◆ Given exercise ◆
Rewrite these lines with "green star" changed to "green hexagon" wherever it appears, keeping everything else the same.

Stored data

* * * *

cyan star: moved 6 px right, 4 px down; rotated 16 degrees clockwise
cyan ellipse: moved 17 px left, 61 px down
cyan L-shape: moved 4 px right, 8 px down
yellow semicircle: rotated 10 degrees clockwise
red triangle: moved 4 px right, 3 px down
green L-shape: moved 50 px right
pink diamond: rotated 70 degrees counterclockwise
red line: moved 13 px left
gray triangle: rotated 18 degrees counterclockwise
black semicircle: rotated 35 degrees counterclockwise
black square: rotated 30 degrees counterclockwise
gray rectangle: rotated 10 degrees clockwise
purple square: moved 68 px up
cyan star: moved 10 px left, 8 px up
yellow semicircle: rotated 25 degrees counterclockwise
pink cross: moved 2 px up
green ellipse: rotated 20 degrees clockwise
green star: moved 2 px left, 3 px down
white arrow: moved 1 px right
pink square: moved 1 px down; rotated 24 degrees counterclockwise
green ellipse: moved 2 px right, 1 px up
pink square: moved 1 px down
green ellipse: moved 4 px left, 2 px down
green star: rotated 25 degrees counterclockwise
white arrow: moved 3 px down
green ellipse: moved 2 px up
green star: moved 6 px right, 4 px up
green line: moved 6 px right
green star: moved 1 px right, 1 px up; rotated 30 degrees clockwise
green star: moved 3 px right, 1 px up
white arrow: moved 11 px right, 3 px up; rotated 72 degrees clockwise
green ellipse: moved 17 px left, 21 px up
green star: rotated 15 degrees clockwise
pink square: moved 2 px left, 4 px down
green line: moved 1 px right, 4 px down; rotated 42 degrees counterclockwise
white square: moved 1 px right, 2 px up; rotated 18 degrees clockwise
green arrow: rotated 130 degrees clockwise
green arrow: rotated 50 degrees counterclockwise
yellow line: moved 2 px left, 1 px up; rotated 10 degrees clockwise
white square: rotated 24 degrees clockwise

* * * *

◆ Complete output ◆
cyan star: moved 6 px right, 4 px down; rotated 16 degrees clockwise
cyan ellipse: moved 17 px left, 61 px down
cyan L-shape: moved 4 px right, 8 px down
yellow semicircle: rotated 10 degrees clockwise
red triangle: moved 4 px right, 3 px down
green L-shape: moved 50 px right
pink diamond: rotated 70 degrees counterclockwise
red line: moved 13 px left
gray triangle: rotated 18 degrees counterclockwise
black semicircle: rotated 35 degrees counterclockwise
black square: rotated 30 degrees counterclockwise
gray rectangle: rotated 10 degrees clockwise
purple square: moved 68 px up
cyan star: moved 10 px left, 8 px up
yellow semicircle: rotated 25 degrees counterclockwise
pink cross: moved 2 px up
green ellipse: rotated 20 degrees clockwise
green hexagon: moved 2 px left, 3 px down
white arrow: moved 1 px right
pink square: moved 1 px down; rotated 24 degrees counterclockwise
green ellipse: moved 2 px right, 1 px up
pink square: moved 1 px down
green ellipse: moved 4 px left, 2 px down
green hexagon: rotated 25 degrees counterclockwise
white arrow: moved 3 px down
green ellipse: moved 2 px up
green hexagon: moved 6 px right, 4 px up
green line: moved 6 px right
green hexagon: moved 1 px right, 1 px up; rotated 30 degrees clockwise
green hexagon: moved 3 px right, 1 px up
white arrow: moved 11 px right, 3 px up; rotated 72 degrees clockwise
green ellipse: moved 17 px left, 21 px up
green hexagon: rotated 15 degrees clockwise
pink square: moved 2 px left, 4 px down
green line: moved 1 px right, 4 px down; rotated 42 degrees counterclockwise
white square: moved 1 px right, 2 px up; rotated 18 degrees clockwise
green arrow: rotated 130 degrees clockwise
green arrow: rotated 50 degrees counterclockwise
yellow line: moved 2 px left, 1 px up; rotated 10 degrees clockwise
white square: rotated 24 degrees clockwise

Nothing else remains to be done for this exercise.